**YOUR INSTRUCTIONS:** Take the data below and extract the lines from the one with "JOY3 pin GND: VIN -> GND" to the one with "SD pin CS: GP15 -> GP14", inclusive, exactly as written.

**RECORDS SUPPLIED:**
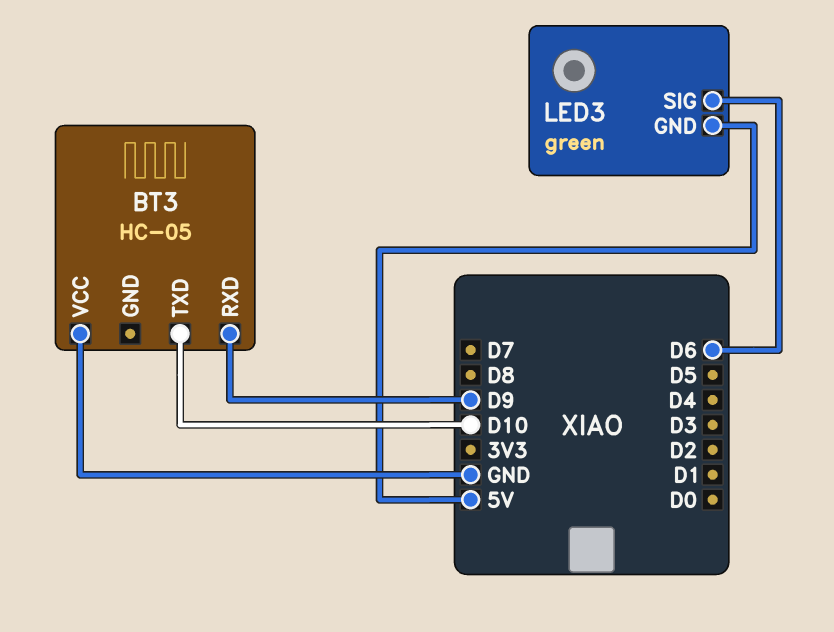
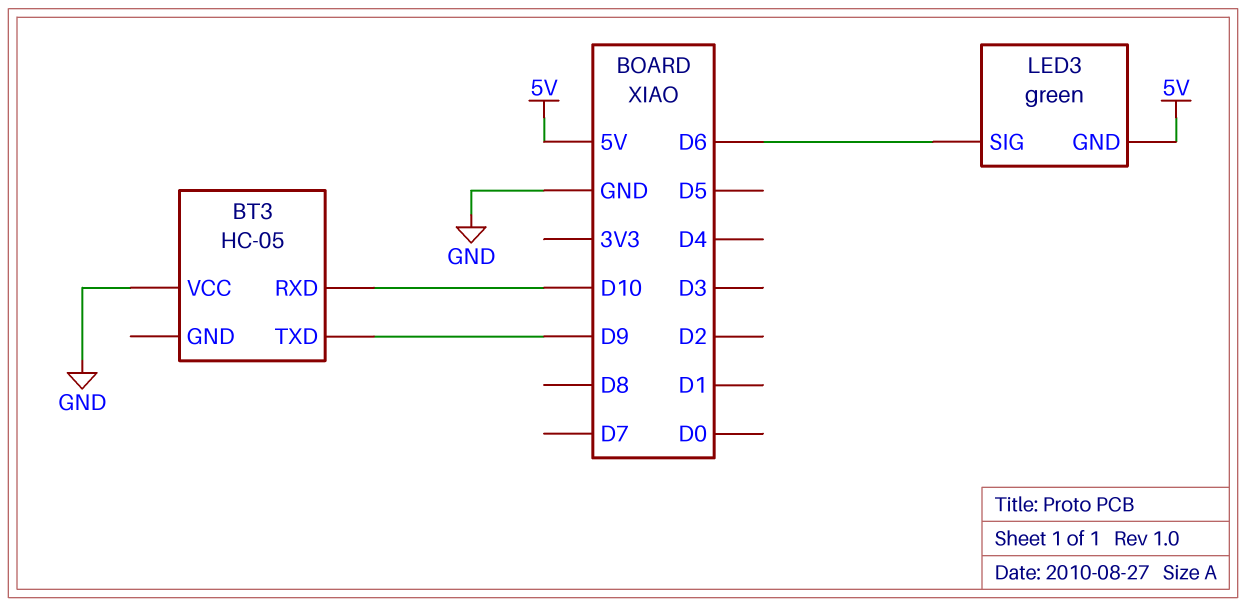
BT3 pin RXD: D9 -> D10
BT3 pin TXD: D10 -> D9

---

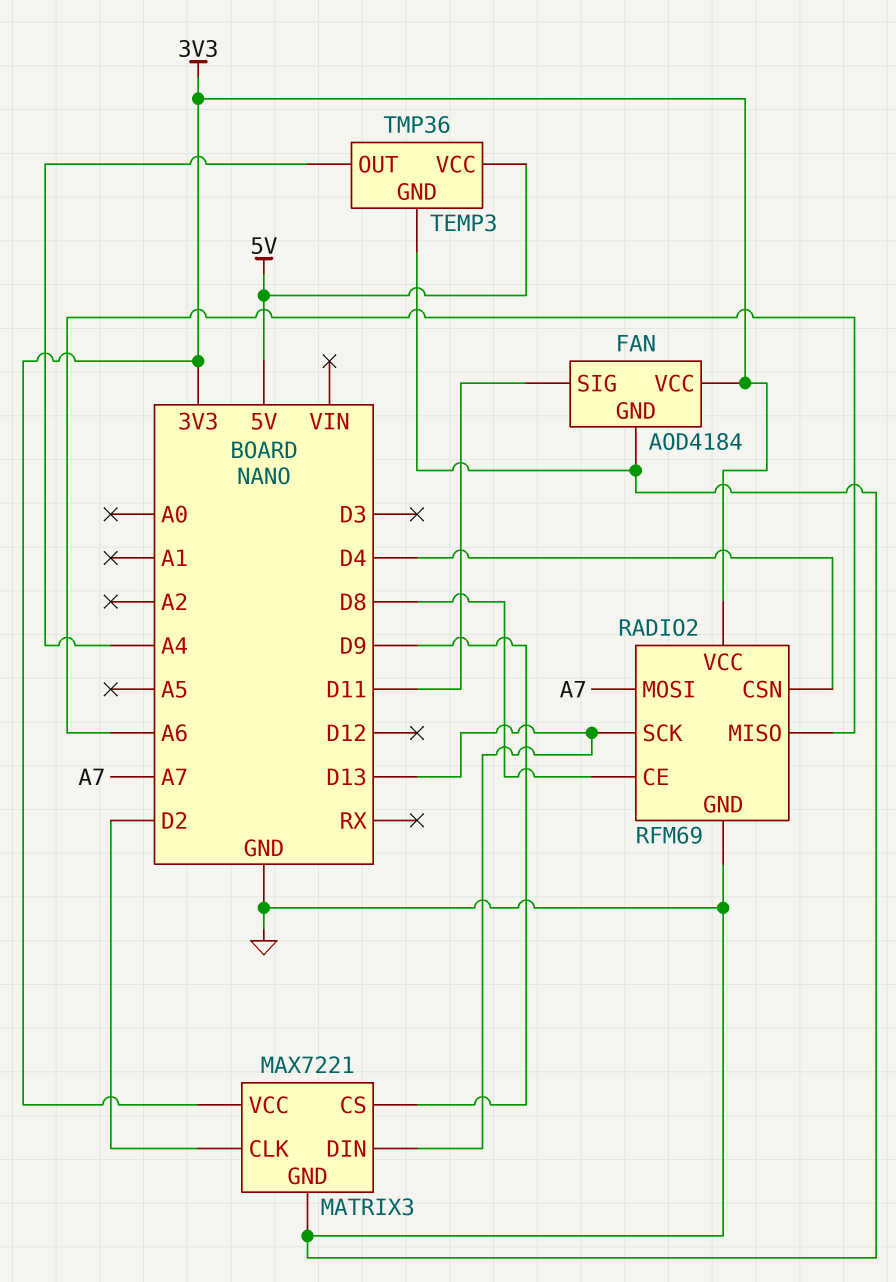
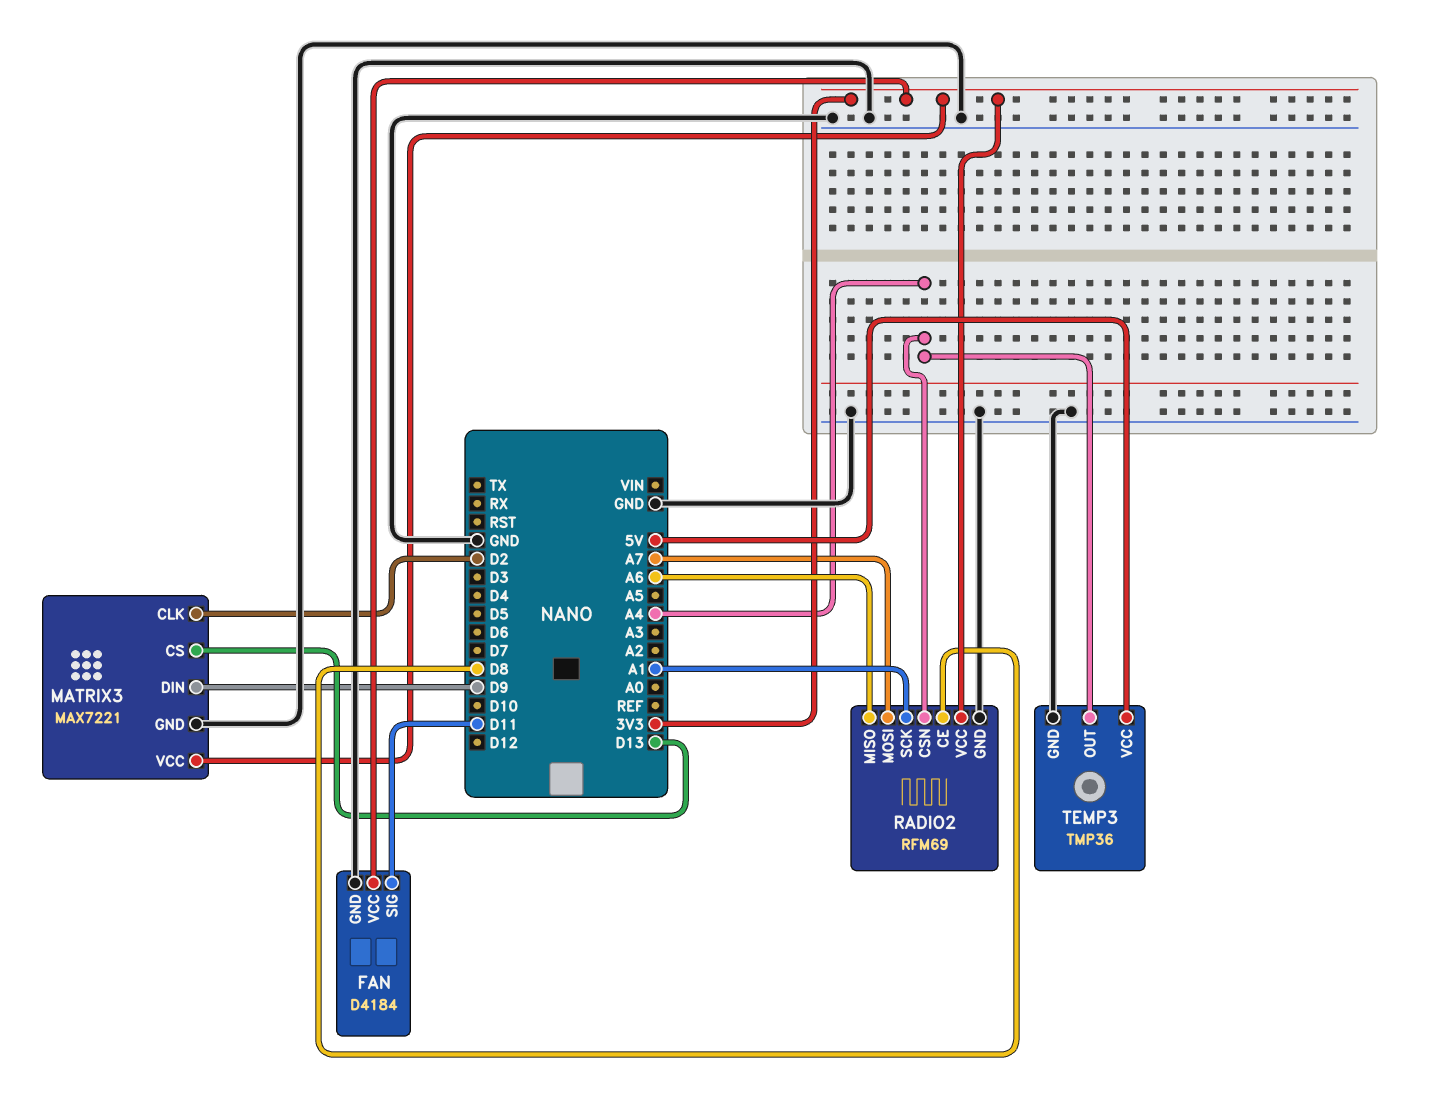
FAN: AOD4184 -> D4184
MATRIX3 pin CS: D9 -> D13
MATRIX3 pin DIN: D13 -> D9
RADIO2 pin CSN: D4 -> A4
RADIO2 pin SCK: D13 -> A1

==

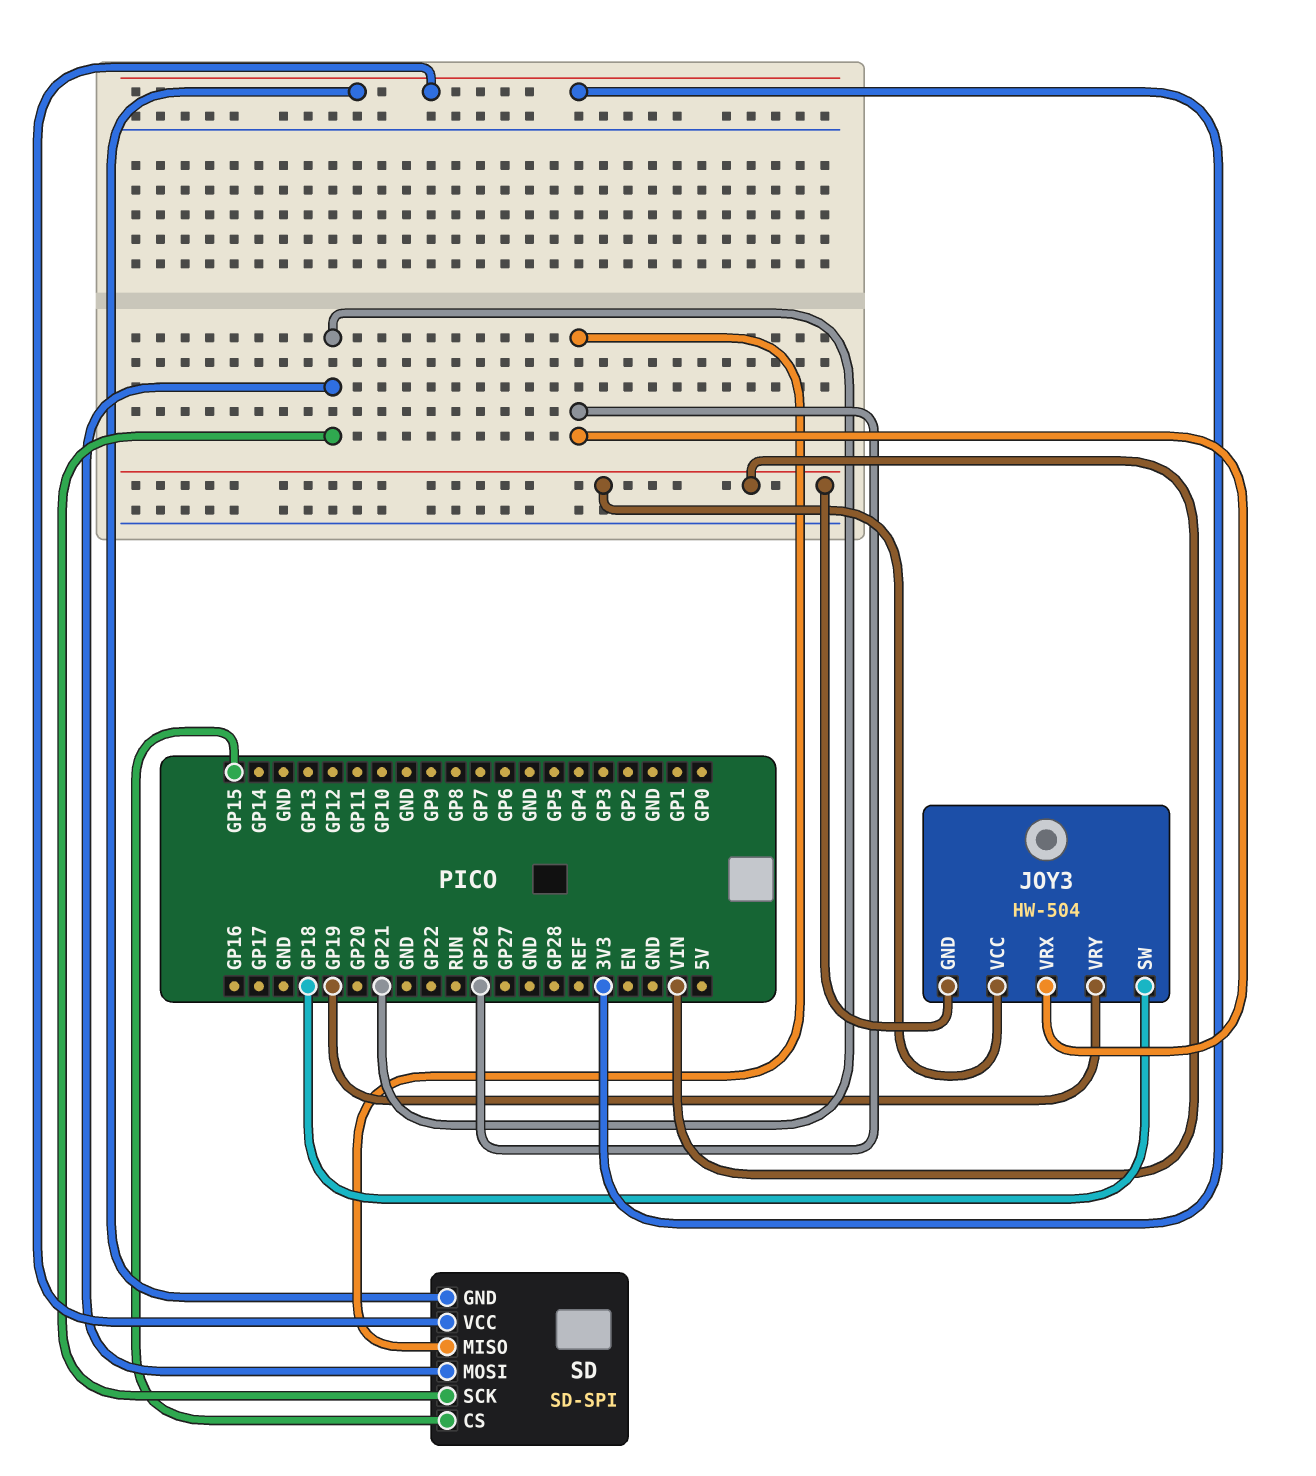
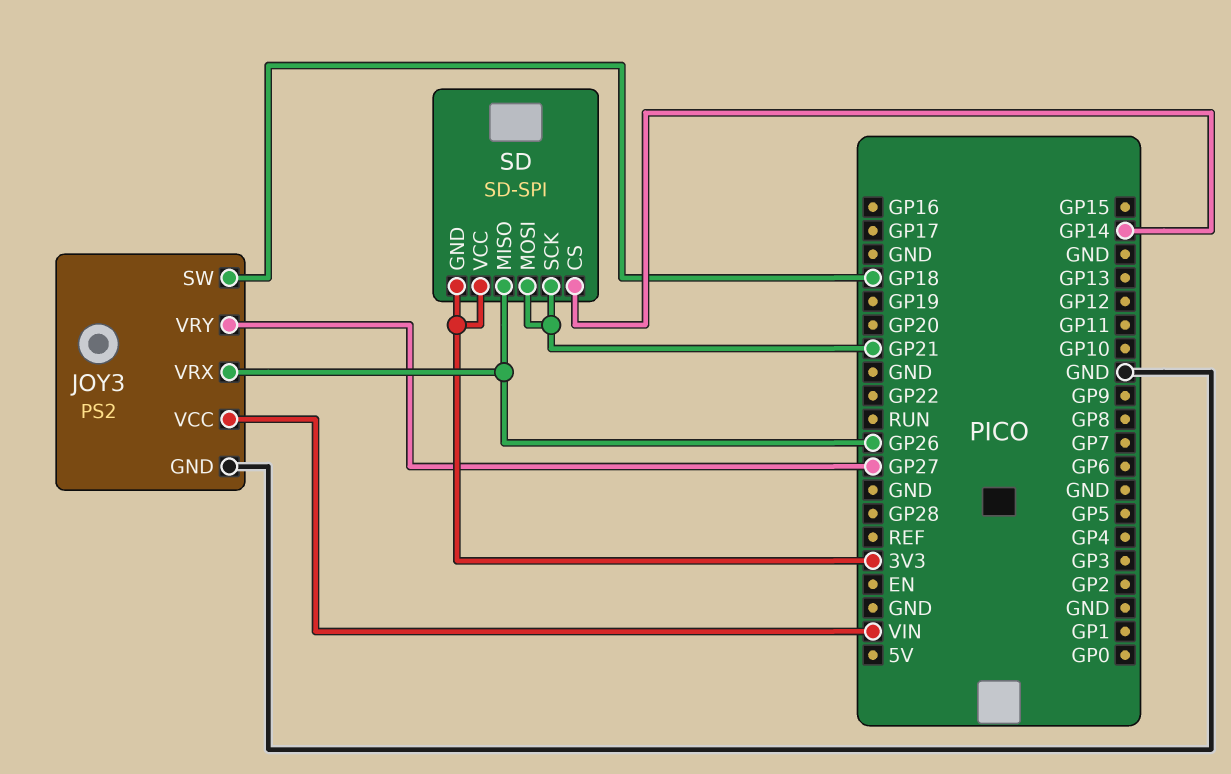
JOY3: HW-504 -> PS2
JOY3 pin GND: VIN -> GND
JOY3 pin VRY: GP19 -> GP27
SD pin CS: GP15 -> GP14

**COMPLETED TASK:**
JOY3 pin GND: VIN -> GND
JOY3 pin VRY: GP19 -> GP27
SD pin CS: GP15 -> GP14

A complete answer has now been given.